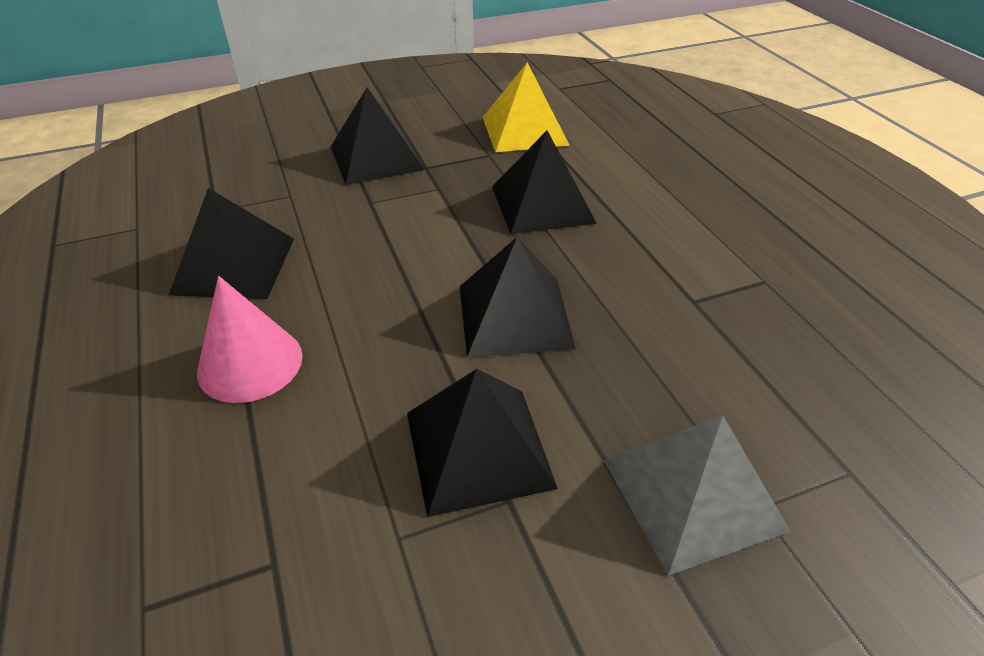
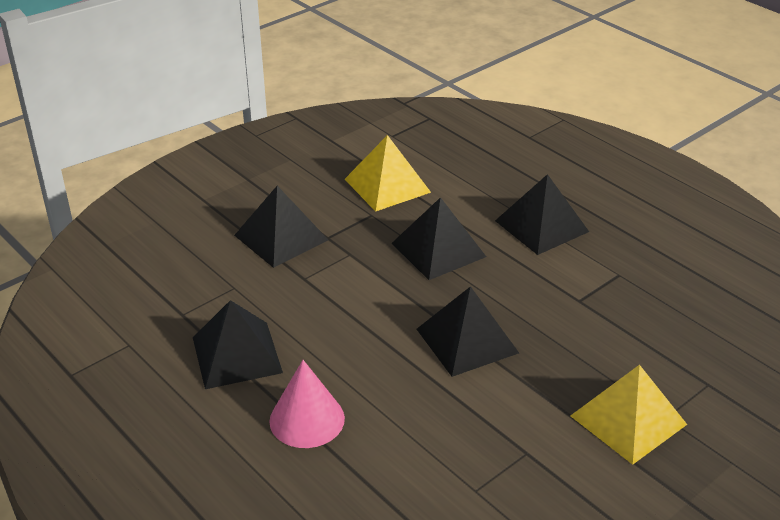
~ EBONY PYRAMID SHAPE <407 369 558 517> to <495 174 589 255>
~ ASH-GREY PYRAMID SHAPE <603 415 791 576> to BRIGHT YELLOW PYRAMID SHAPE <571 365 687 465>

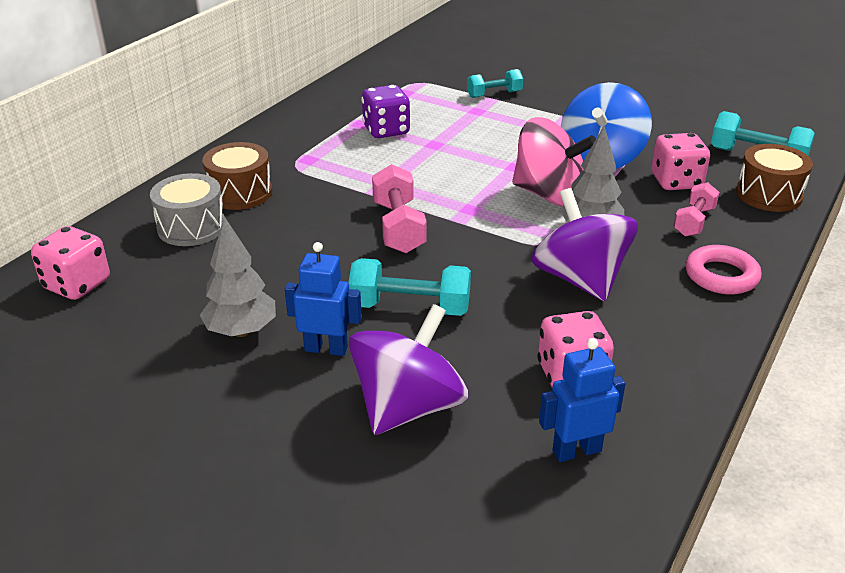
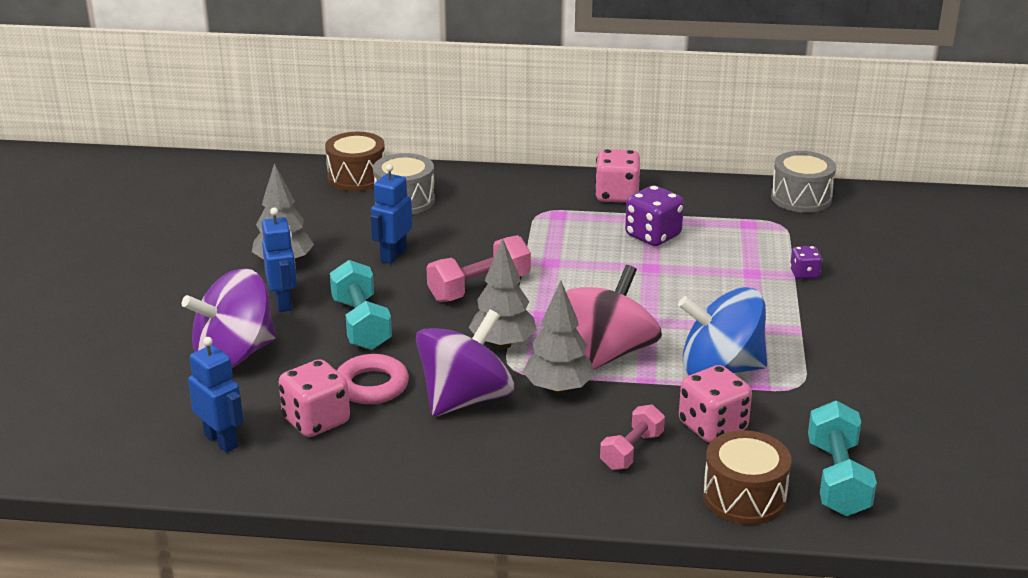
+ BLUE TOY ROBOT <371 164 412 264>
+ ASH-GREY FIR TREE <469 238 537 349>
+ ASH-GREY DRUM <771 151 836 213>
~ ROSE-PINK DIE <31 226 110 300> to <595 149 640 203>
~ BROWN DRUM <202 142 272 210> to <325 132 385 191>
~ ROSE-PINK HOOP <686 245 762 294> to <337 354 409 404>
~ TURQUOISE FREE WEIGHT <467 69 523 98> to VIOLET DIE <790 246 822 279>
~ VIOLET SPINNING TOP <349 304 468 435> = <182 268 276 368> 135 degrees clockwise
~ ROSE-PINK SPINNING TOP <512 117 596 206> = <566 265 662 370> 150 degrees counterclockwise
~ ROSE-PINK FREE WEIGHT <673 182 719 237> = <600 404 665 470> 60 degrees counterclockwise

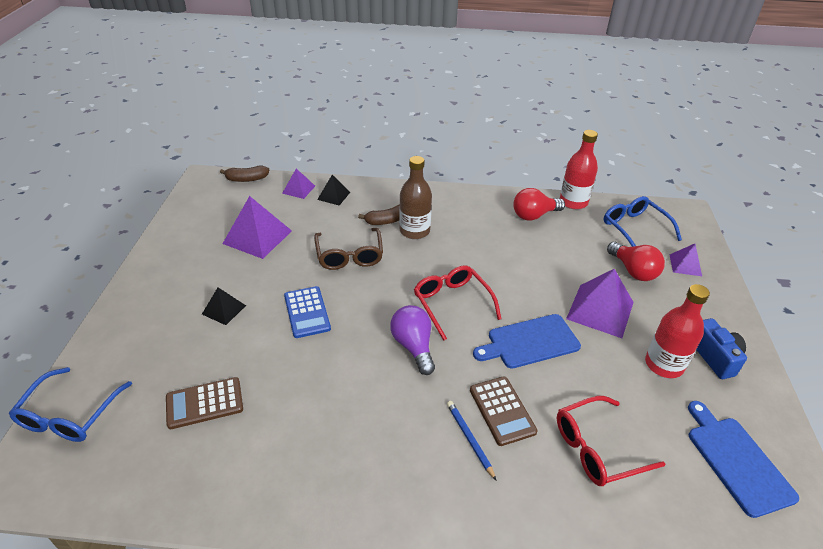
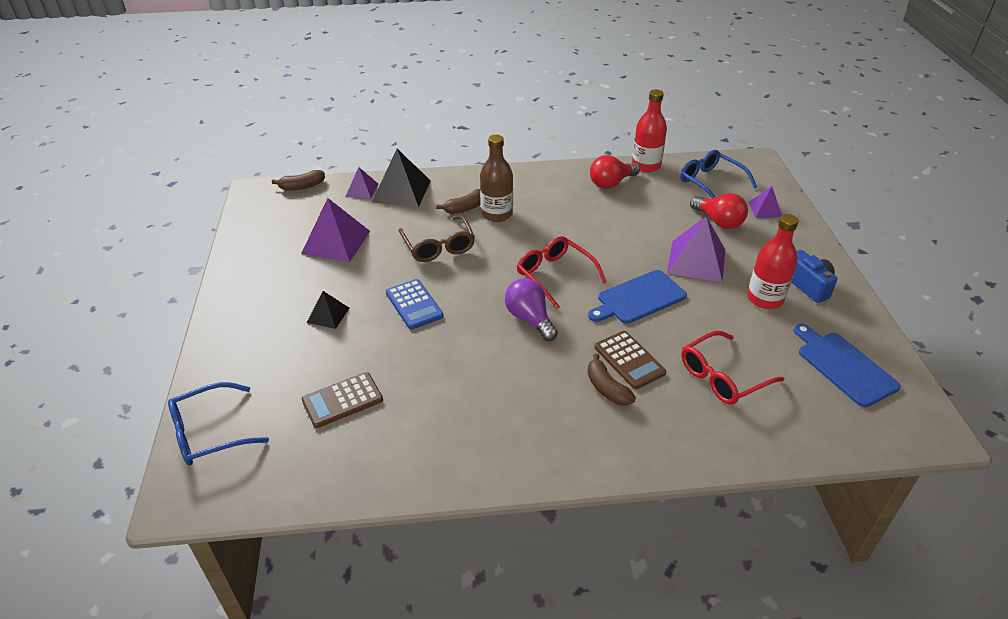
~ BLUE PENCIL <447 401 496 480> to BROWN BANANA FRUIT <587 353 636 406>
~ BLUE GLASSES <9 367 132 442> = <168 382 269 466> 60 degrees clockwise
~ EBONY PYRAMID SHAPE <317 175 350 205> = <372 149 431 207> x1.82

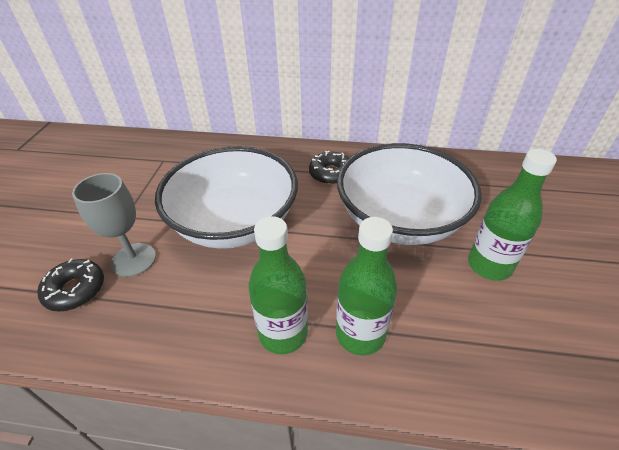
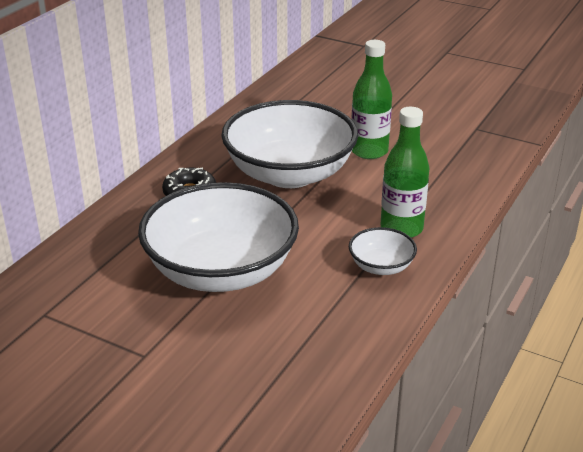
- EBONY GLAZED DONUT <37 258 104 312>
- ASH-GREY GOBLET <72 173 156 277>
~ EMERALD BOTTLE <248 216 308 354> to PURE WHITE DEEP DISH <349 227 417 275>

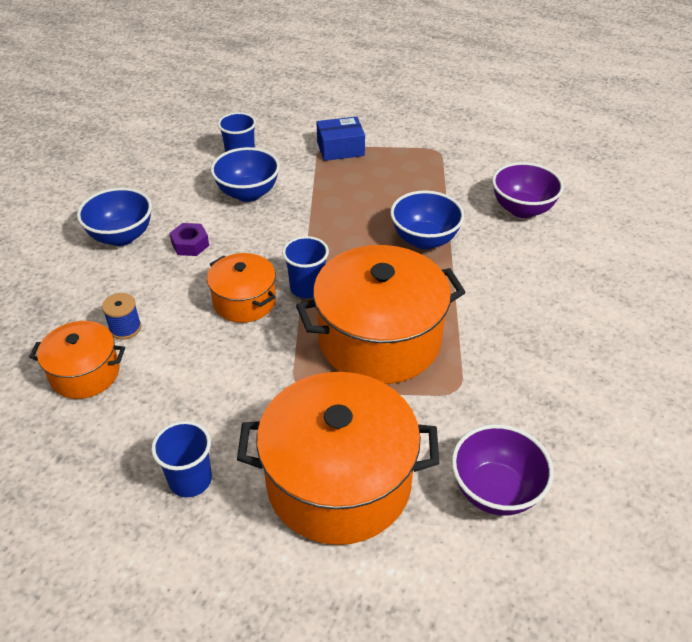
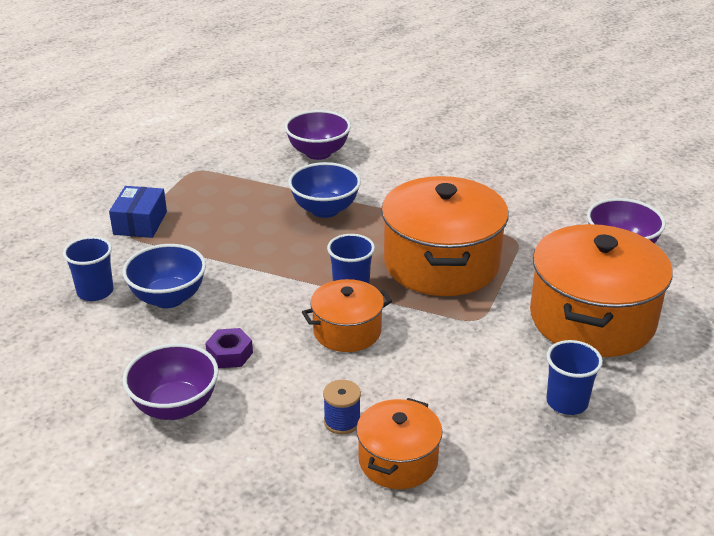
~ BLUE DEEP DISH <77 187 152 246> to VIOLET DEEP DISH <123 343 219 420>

→ **EXERCISE**
Copy out the data verbatim, excluding the pictures.

→ **WRITTEN SOLUTION**
~ EBONY PYRAMID SHAPE <407 369 558 517> to <495 174 589 255>
~ ASH-GREY PYRAMID SHAPE <603 415 791 576> to BRIGHT YELLOW PYRAMID SHAPE <571 365 687 465>

+ BLUE TOY ROBOT <371 164 412 264>
+ ASH-GREY FIR TREE <469 238 537 349>
+ ASH-GREY DRUM <771 151 836 213>
~ ROSE-PINK DIE <31 226 110 300> to <595 149 640 203>
~ BROWN DRUM <202 142 272 210> to <325 132 385 191>
~ ROSE-PINK HOOP <686 245 762 294> to <337 354 409 404>
~ TURQUOISE FREE WEIGHT <467 69 523 98> to VIOLET DIE <790 246 822 279>
~ VIOLET SPINNING TOP <349 304 468 435> = <182 268 276 368> 135 degrees clockwise
~ ROSE-PINK SPINNING TOP <512 117 596 206> = <566 265 662 370> 150 degrees counterclockwise
~ ROSE-PINK FREE WEIGHT <673 182 719 237> = <600 404 665 470> 60 degrees counterclockwise

~ BLUE PENCIL <447 401 496 480> to BROWN BANANA FRUIT <587 353 636 406>
~ BLUE GLASSES <9 367 132 442> = <168 382 269 466> 60 degrees clockwise
~ EBONY PYRAMID SHAPE <317 175 350 205> = <372 149 431 207> x1.82

- EBONY GLAZED DONUT <37 258 104 312>
- ASH-GREY GOBLET <72 173 156 277>
~ EMERALD BOTTLE <248 216 308 354> to PURE WHITE DEEP DISH <349 227 417 275>

~ BLUE DEEP DISH <77 187 152 246> to VIOLET DEEP DISH <123 343 219 420>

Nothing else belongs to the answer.